Problem to solve:
Within the material below, locate the line with "tan 1x3 slope" and the line with "black 1x4 brick", then return those two lines and all lines between them, exactly as written.

Source records:
____________________

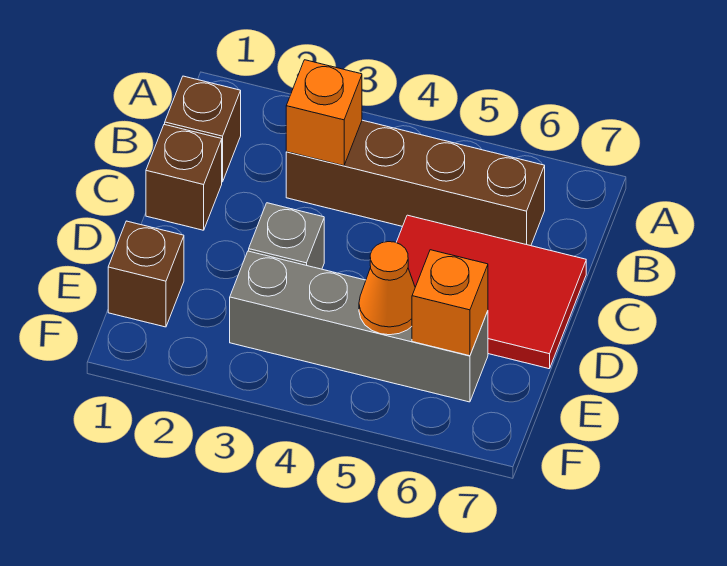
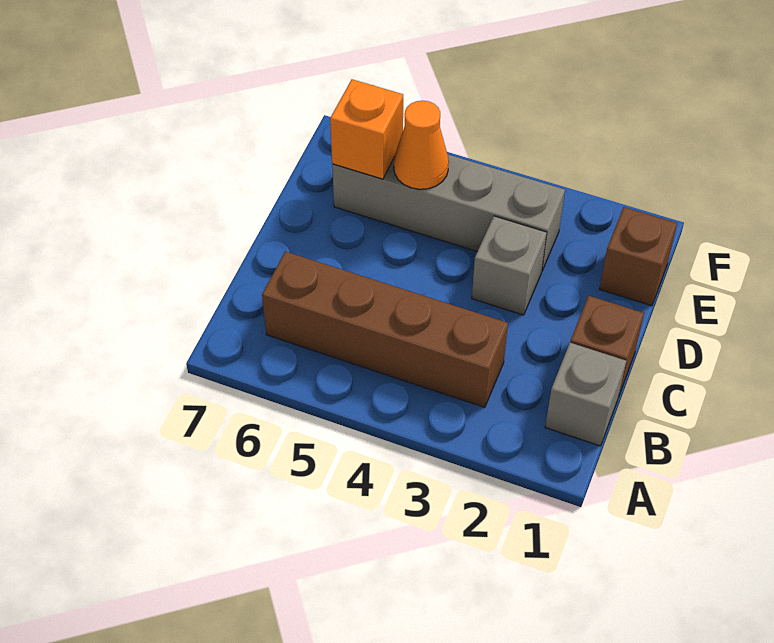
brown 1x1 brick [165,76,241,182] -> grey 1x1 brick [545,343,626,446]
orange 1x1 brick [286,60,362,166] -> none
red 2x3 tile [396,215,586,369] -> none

____________________

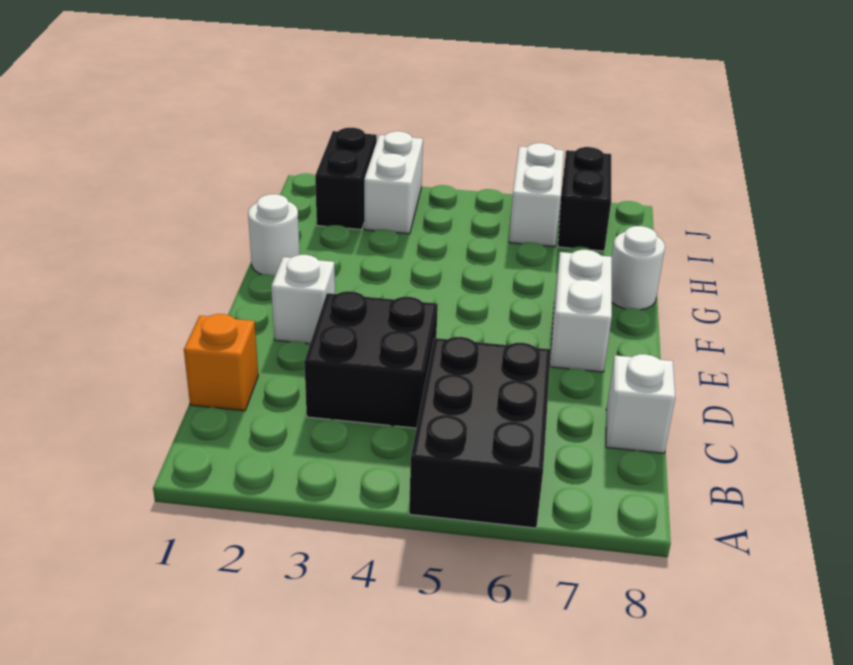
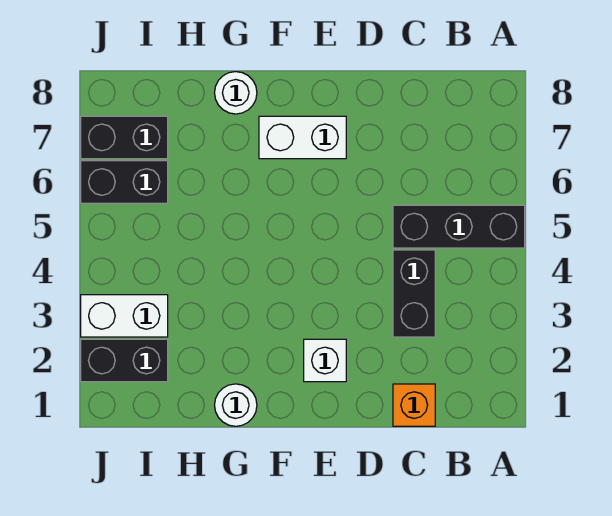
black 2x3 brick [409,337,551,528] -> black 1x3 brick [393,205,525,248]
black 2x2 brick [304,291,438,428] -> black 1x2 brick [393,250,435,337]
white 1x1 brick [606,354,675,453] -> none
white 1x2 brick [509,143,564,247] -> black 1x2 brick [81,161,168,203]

____________________

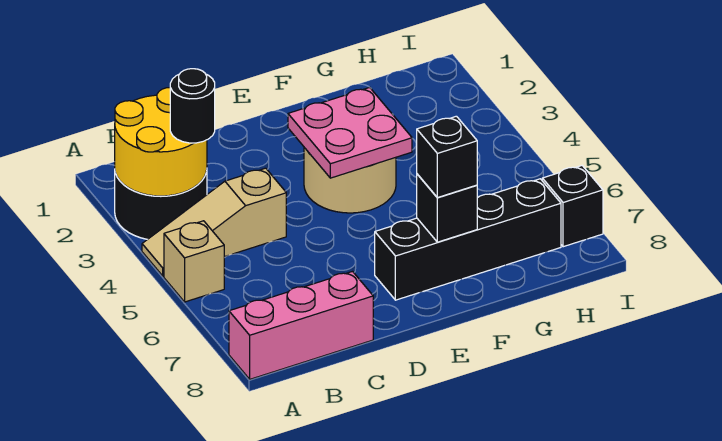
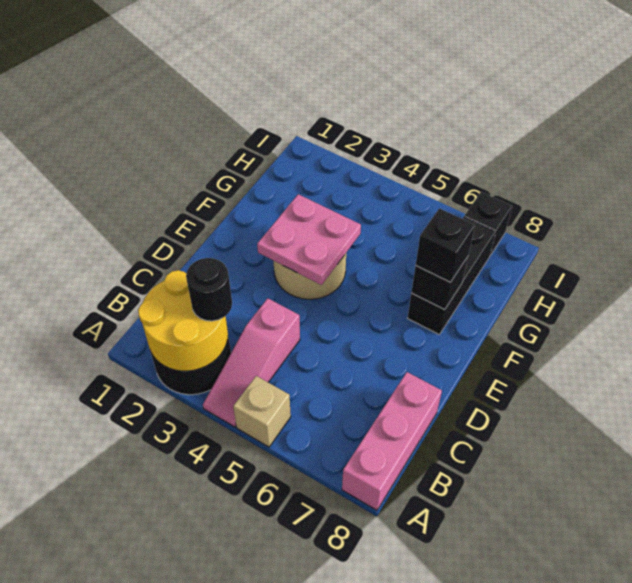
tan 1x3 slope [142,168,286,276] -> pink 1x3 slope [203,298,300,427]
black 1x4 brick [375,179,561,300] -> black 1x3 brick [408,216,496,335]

____________________

Task answer:
tan 1x3 slope [142,168,286,276] -> pink 1x3 slope [203,298,300,427]
black 1x4 brick [375,179,561,300] -> black 1x3 brick [408,216,496,335]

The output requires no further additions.